### [DATA]

◆ ◆ ◆ ◆ ◆

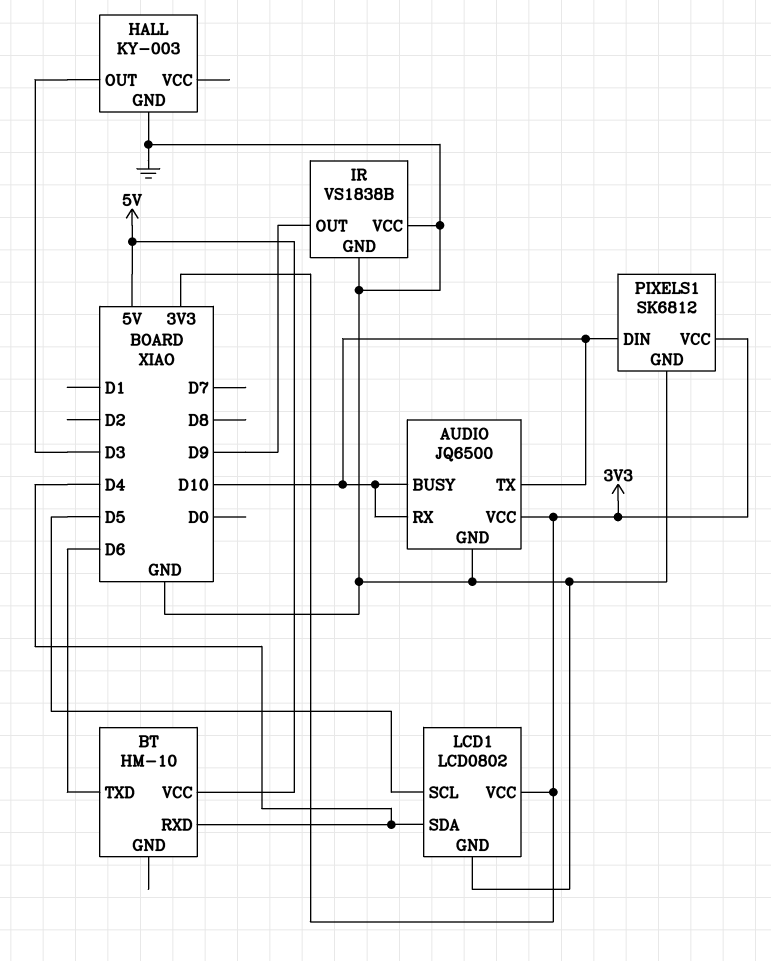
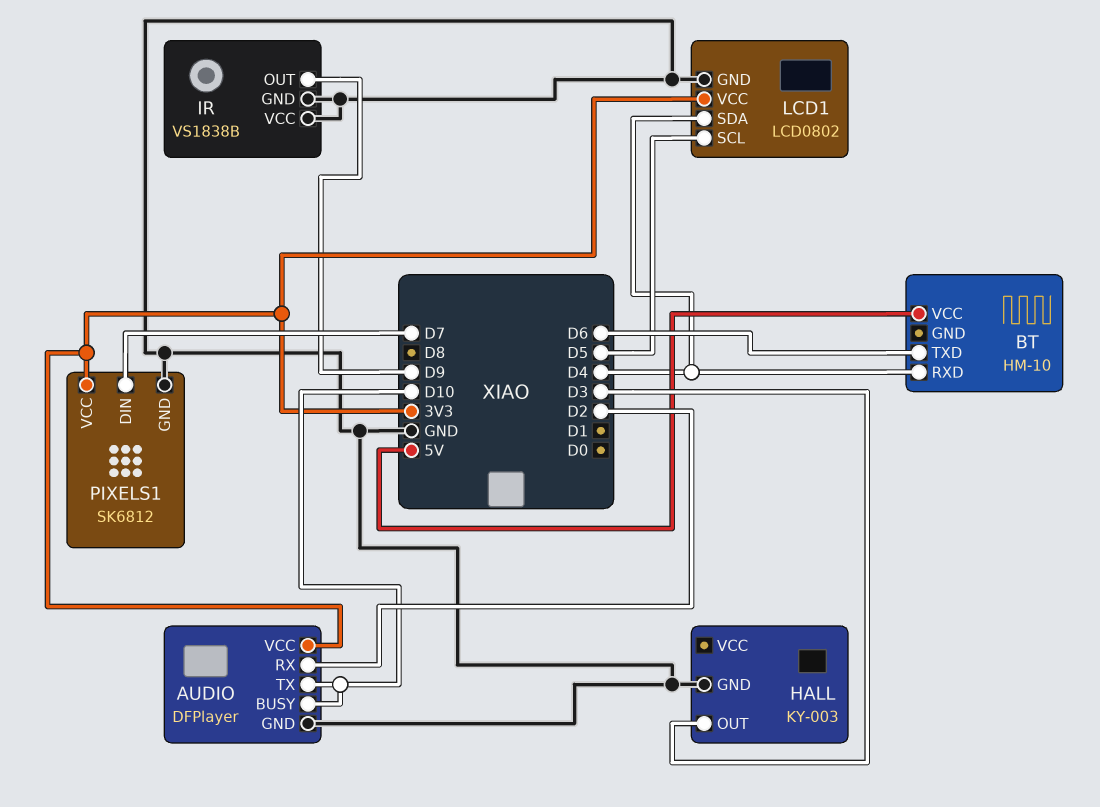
AUDIO: JQ6500 -> DFPlayer
AUDIO pin RX: D10 -> D2
PIXELS1 pin DIN: D10 -> D7

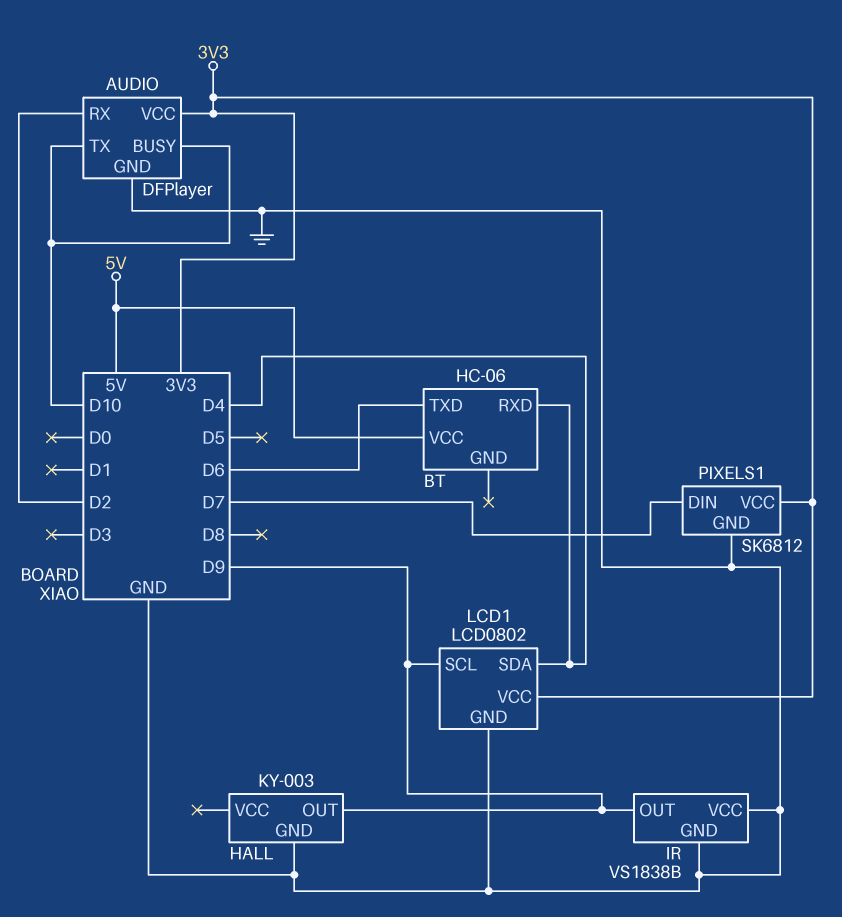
BT: HM-10 -> HC-06
HALL pin OUT: D3 -> D9
LCD1 pin SCL: D5 -> D9

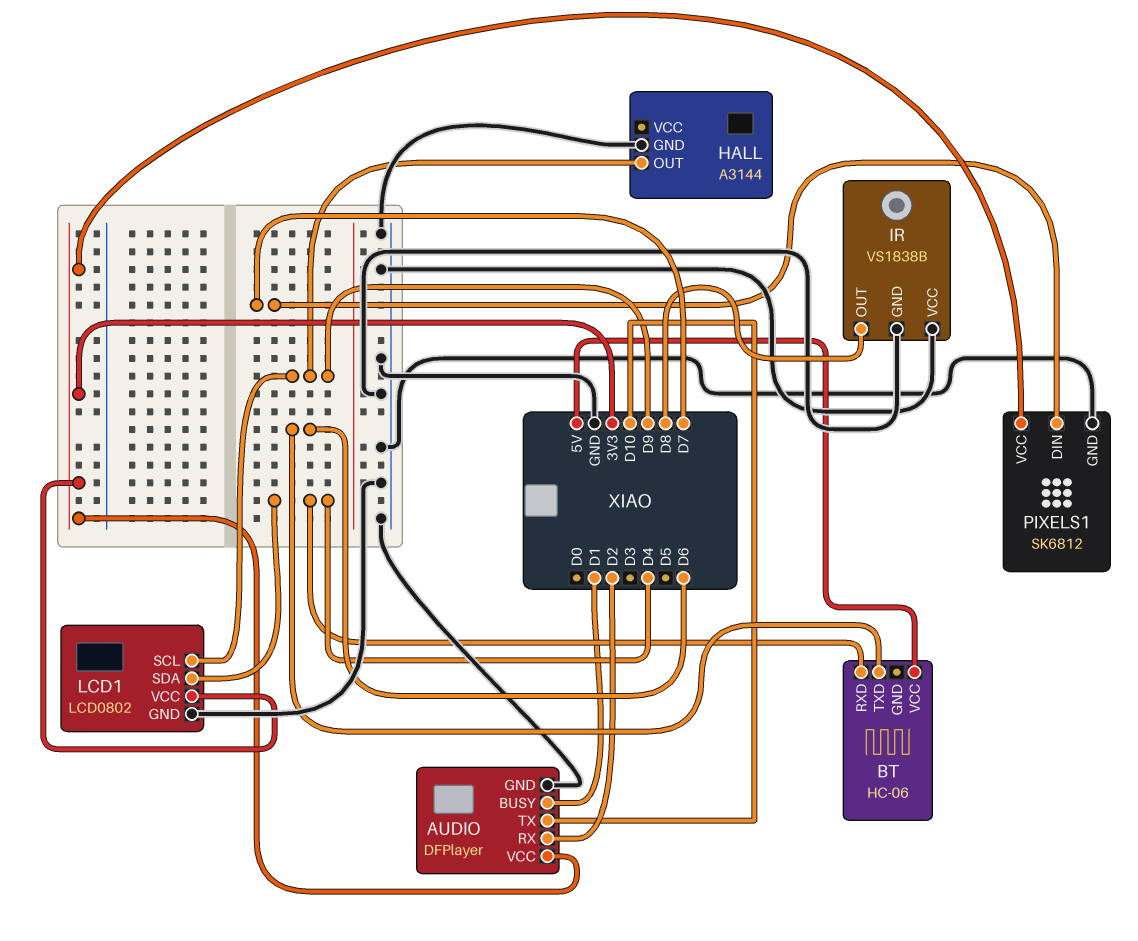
AUDIO pin BUSY: D10 -> D1
HALL: KY-003 -> A3144
IR pin OUT: D9 -> D8

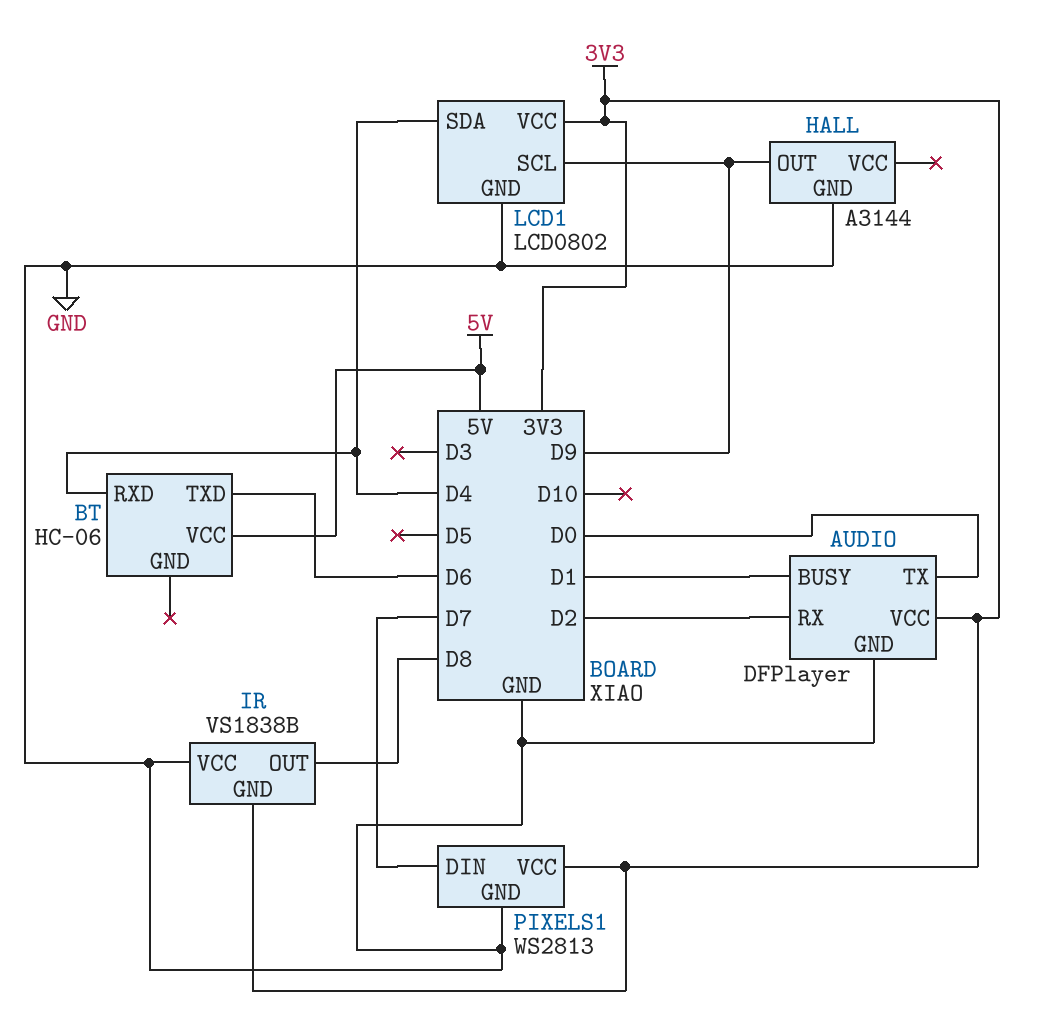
AUDIO pin TX: D10 -> D0
IR pin GND: GND -> 3V3
PIXELS1: SK6812 -> WS2813

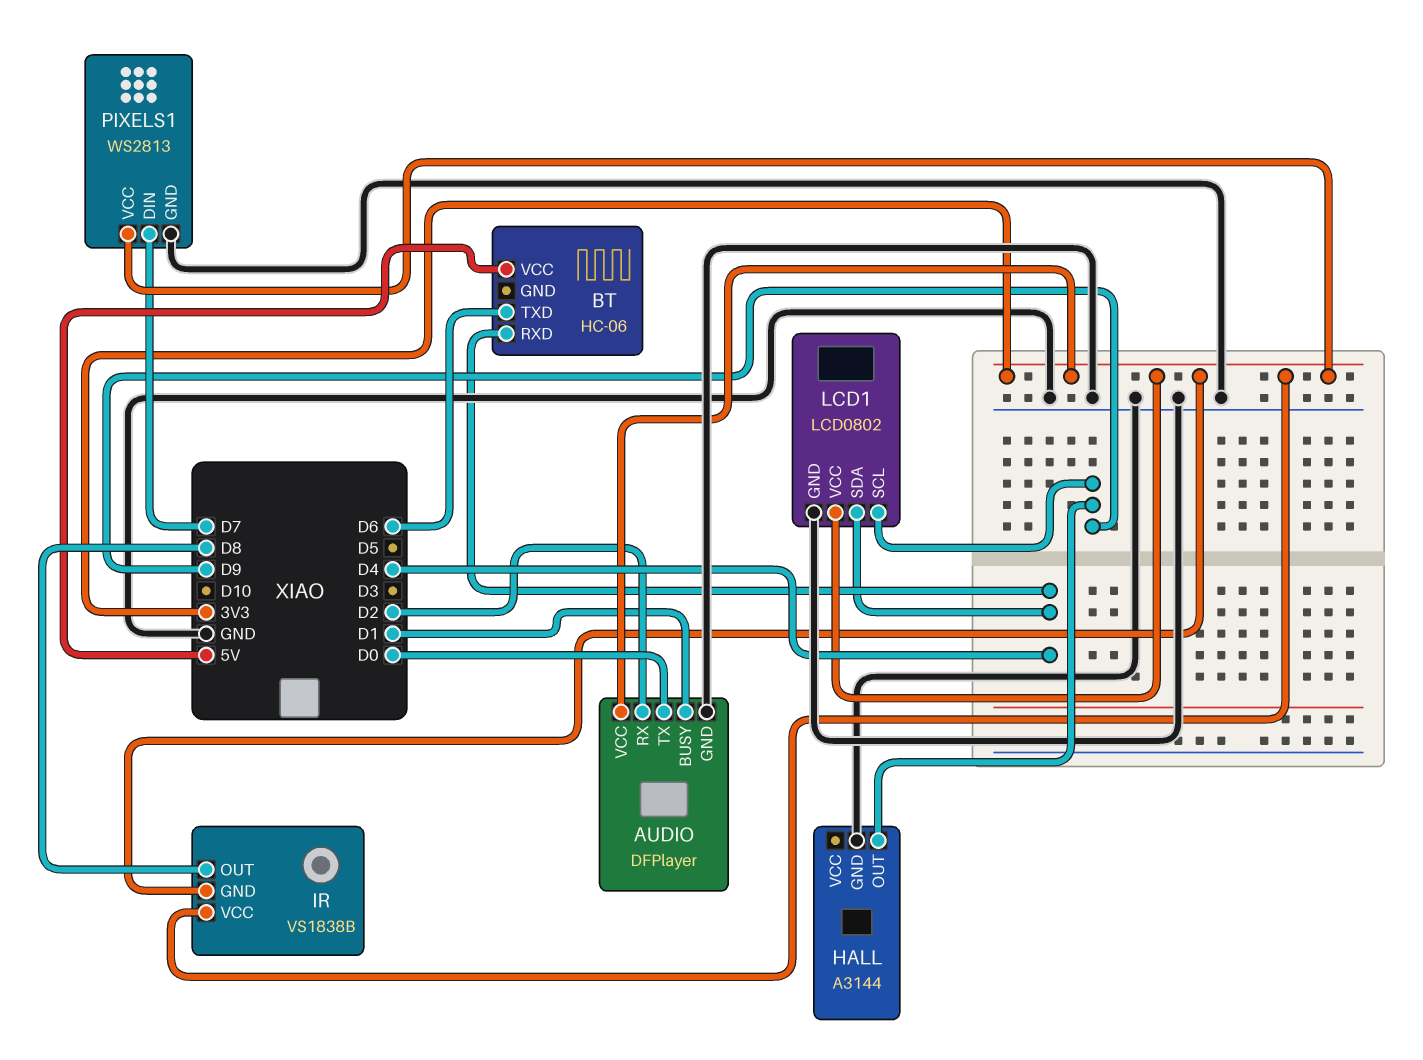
IR pin VCC: GND -> 3V3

◆ ◆ ◆ ◆ ◆

Where the line containing "AUDIO pin BUSY: D10 -> D1" appears, begin writing out the lines exactly, and continue through the end of the material above, omitting pictures.

AUDIO pin BUSY: D10 -> D1
HALL: KY-003 -> A3144
IR pin OUT: D9 -> D8

AUDIO pin TX: D10 -> D0
IR pin GND: GND -> 3V3
PIXELS1: SK6812 -> WS2813

IR pin VCC: GND -> 3V3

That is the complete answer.